Examine the entries and show every line in which the word "purple" is found.

● Records provided:
--- START ---
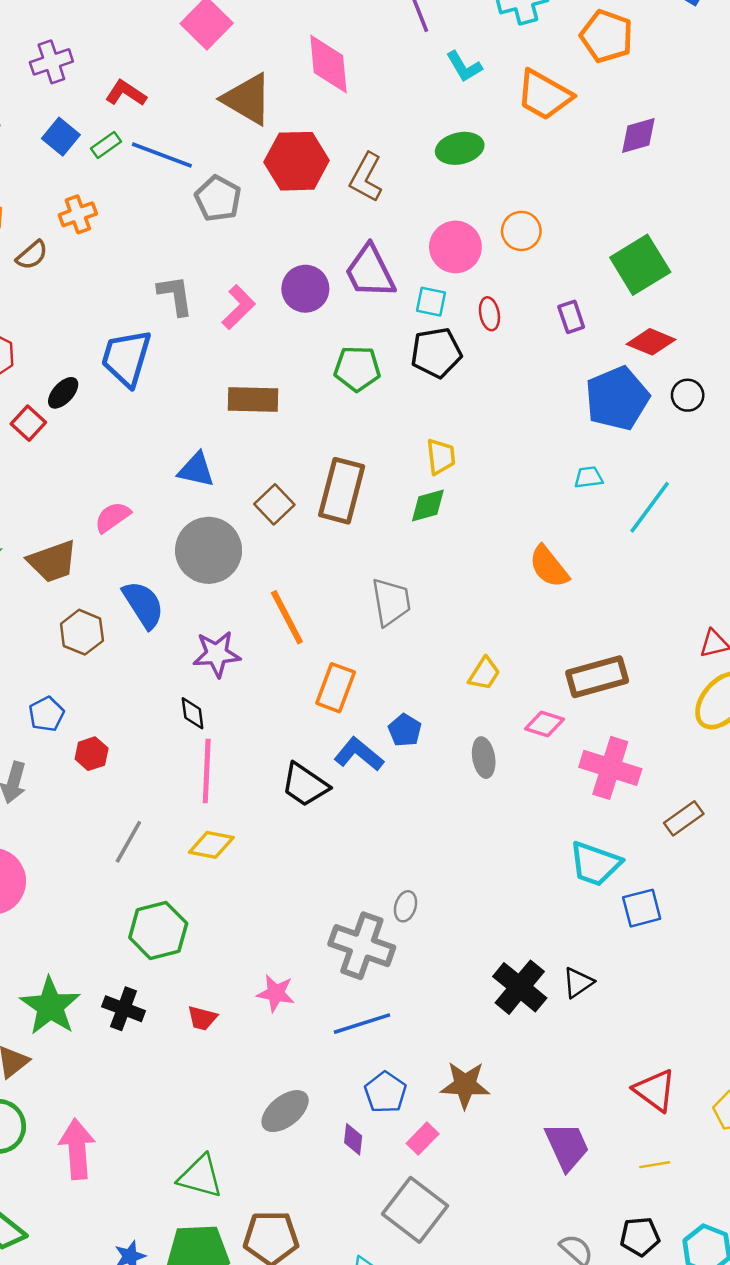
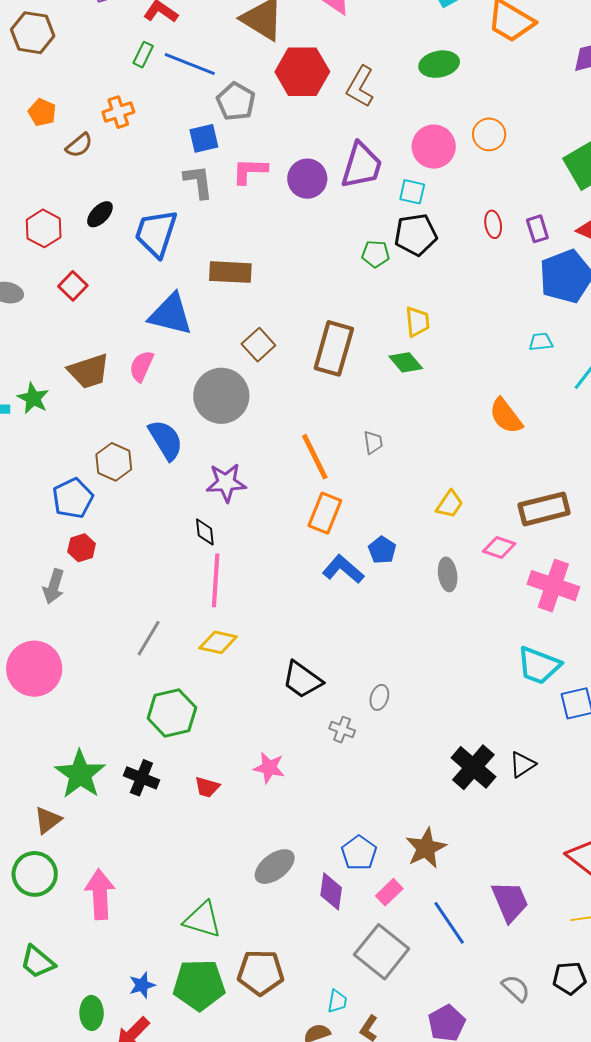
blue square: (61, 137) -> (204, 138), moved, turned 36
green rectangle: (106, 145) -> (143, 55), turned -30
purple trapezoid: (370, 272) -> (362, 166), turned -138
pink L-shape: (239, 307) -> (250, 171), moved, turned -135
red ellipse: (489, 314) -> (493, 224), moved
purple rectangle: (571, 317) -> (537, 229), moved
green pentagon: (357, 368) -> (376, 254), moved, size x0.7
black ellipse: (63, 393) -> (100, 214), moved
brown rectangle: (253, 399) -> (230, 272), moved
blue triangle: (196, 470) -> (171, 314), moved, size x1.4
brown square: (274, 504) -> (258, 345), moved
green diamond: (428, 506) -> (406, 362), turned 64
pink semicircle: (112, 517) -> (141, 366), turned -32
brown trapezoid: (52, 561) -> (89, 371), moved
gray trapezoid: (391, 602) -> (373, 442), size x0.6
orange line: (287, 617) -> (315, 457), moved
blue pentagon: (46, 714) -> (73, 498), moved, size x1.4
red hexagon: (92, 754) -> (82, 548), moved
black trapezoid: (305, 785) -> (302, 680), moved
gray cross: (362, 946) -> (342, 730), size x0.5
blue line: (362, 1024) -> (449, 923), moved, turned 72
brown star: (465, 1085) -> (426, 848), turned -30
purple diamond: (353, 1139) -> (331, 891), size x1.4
--- END ---
● Task output:
purple trapezoid: (370, 272) -> (362, 166), turned -138
purple rectangle: (571, 317) -> (537, 229), moved
purple diamond: (353, 1139) -> (331, 891), size x1.4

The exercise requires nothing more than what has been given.